The output is the lines below from the one with "TP1: none -> test point (W13)" through the one with "U3: AND CD4081", both included, printed exactly and with no other line.

Entries supplied -
++++++++

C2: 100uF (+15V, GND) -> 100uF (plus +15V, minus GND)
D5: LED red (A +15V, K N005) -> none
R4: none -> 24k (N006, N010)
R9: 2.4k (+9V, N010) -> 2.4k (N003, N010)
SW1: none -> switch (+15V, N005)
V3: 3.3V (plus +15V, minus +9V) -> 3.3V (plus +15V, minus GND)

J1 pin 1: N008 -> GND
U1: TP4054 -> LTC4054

++++++++

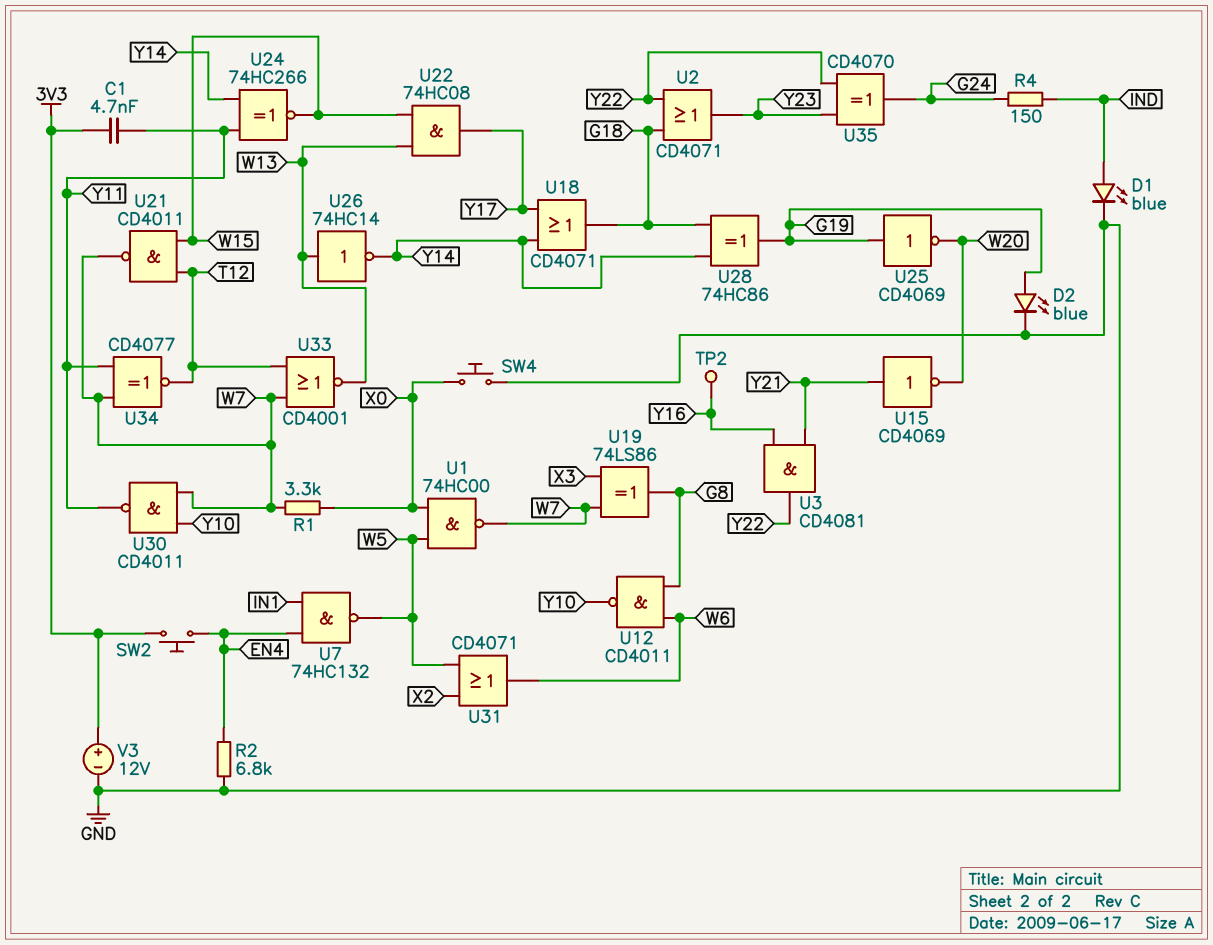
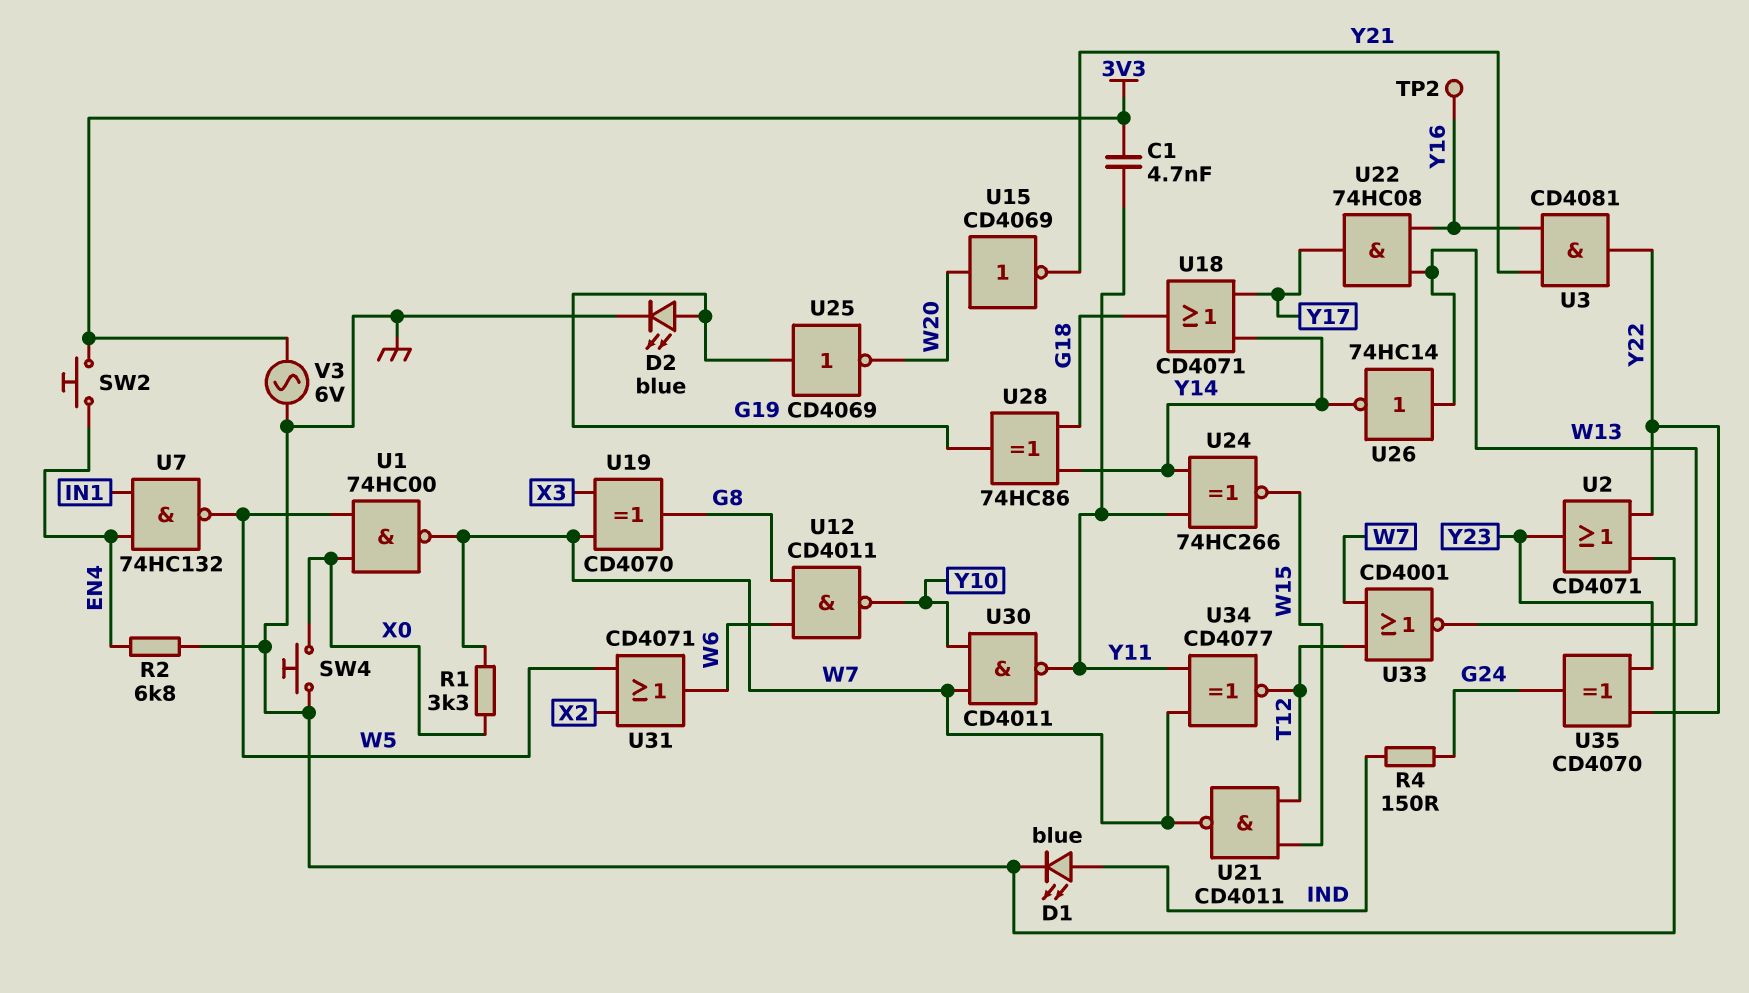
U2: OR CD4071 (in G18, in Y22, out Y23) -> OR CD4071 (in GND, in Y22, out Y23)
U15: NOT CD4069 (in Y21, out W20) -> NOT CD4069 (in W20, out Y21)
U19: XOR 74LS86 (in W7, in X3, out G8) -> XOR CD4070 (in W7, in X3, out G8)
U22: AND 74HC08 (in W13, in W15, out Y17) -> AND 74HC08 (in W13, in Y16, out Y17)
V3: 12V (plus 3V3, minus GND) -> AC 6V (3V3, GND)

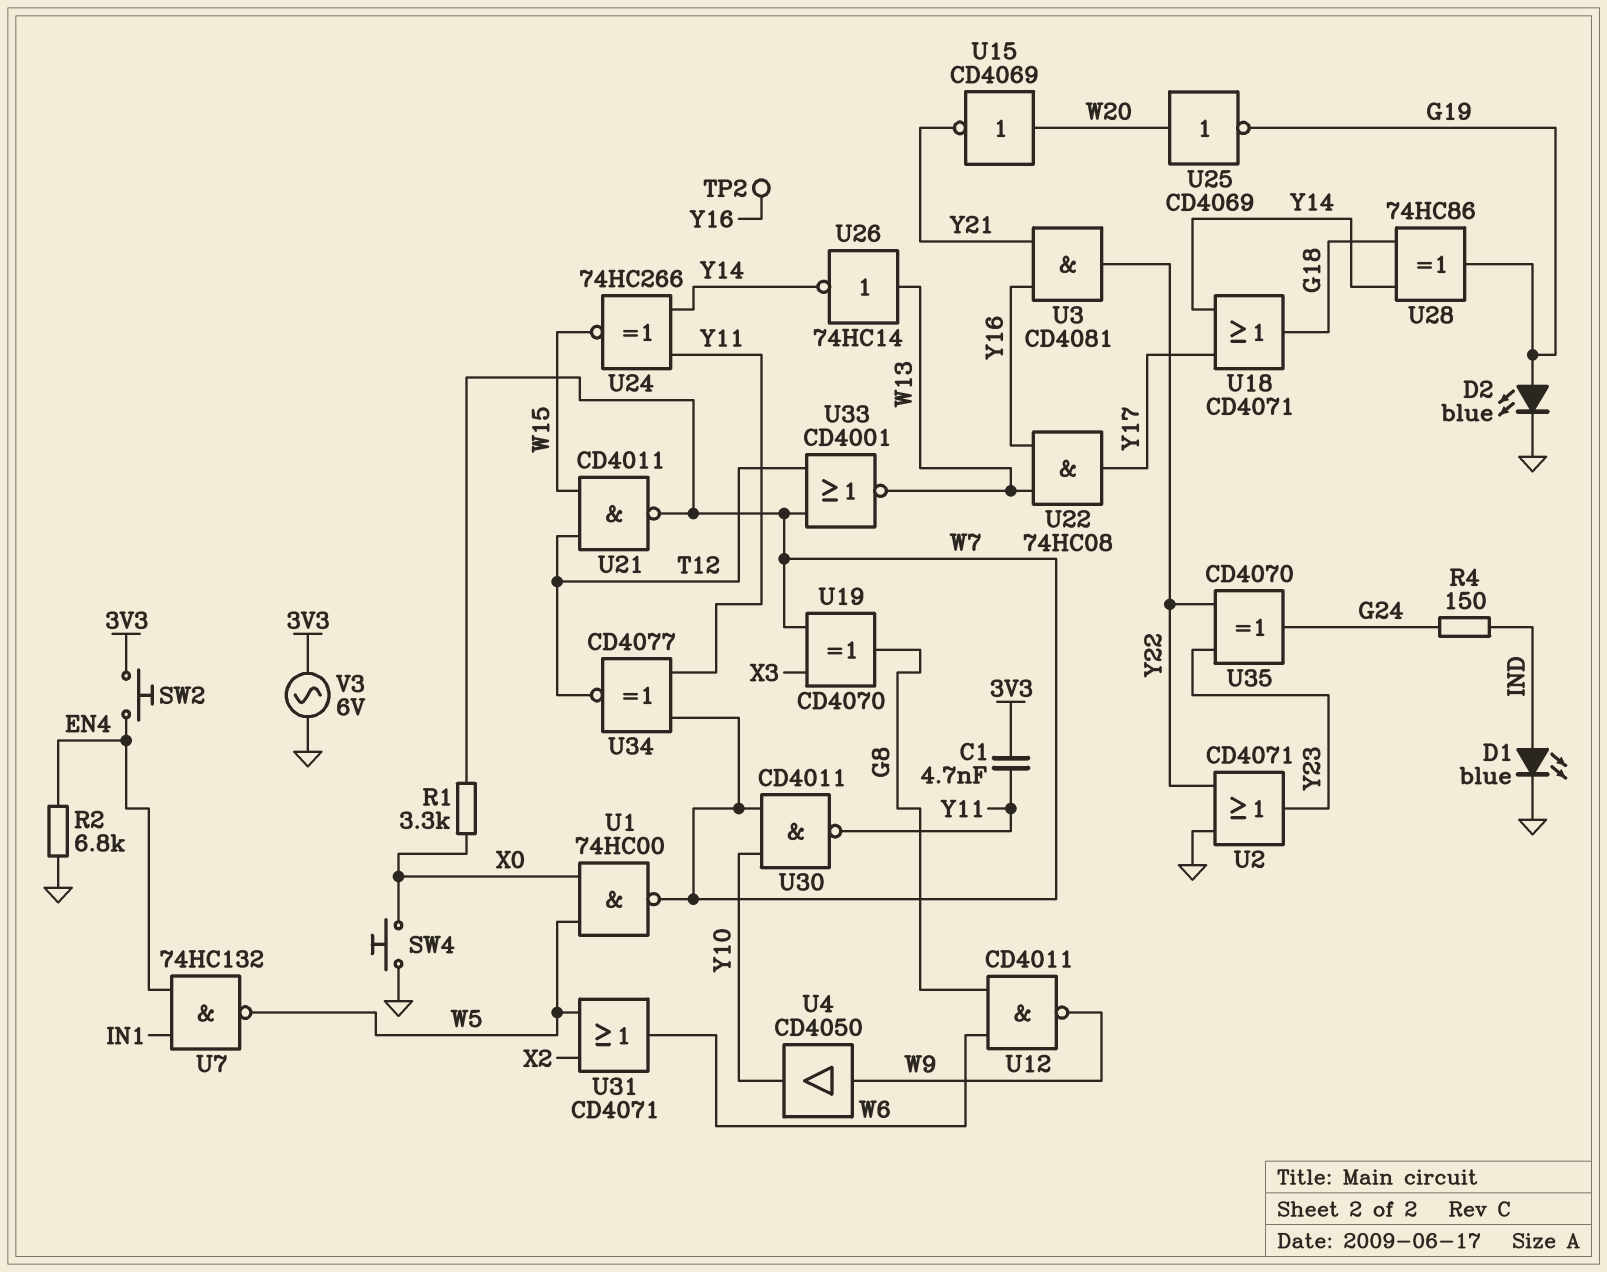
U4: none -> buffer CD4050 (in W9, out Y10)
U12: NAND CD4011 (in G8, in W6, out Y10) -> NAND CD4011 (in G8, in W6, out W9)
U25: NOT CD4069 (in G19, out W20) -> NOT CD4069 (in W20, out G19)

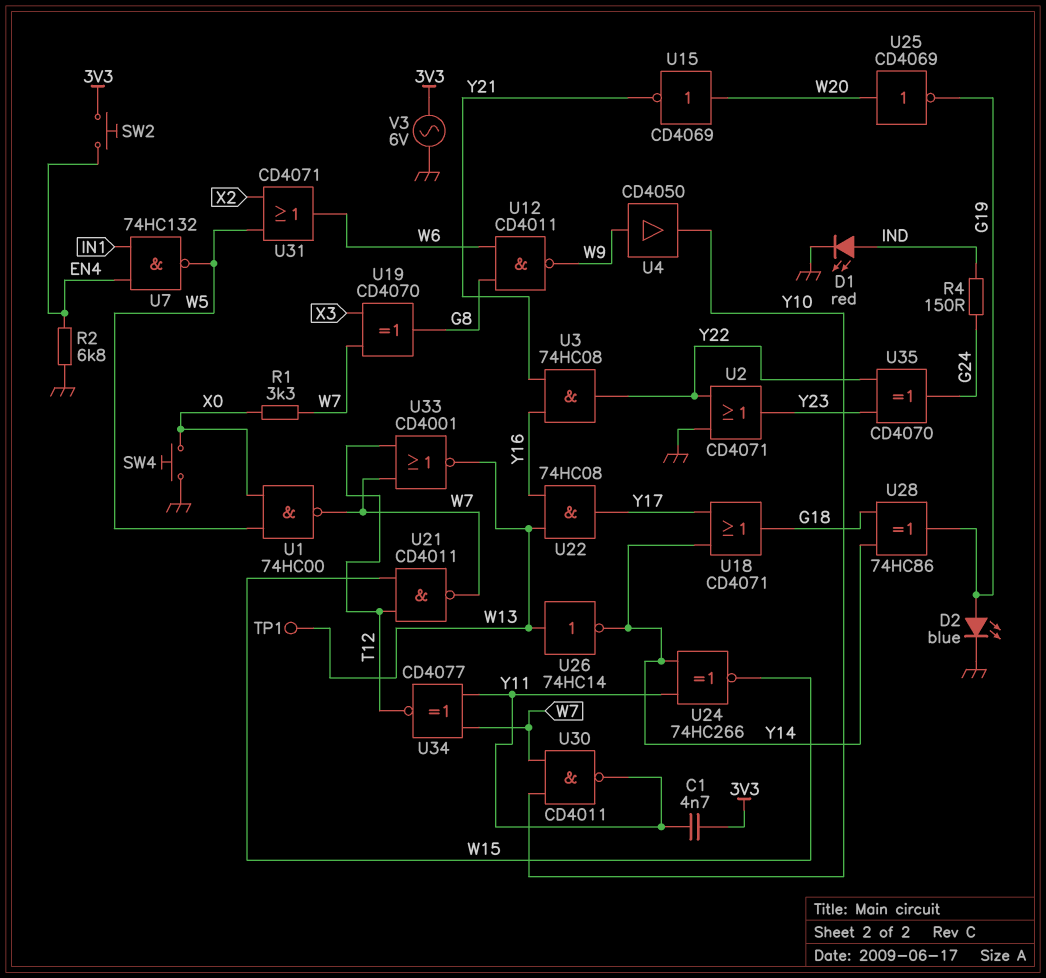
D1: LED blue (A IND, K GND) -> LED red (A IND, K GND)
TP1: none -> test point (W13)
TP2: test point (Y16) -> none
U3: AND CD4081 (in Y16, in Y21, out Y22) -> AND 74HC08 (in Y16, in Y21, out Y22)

++++++++

Answer section -
TP1: none -> test point (W13)
TP2: test point (Y16) -> none
U3: AND CD4081 (in Y16, in Y21, out Y22) -> AND 74HC08 (in Y16, in Y21, out Y22)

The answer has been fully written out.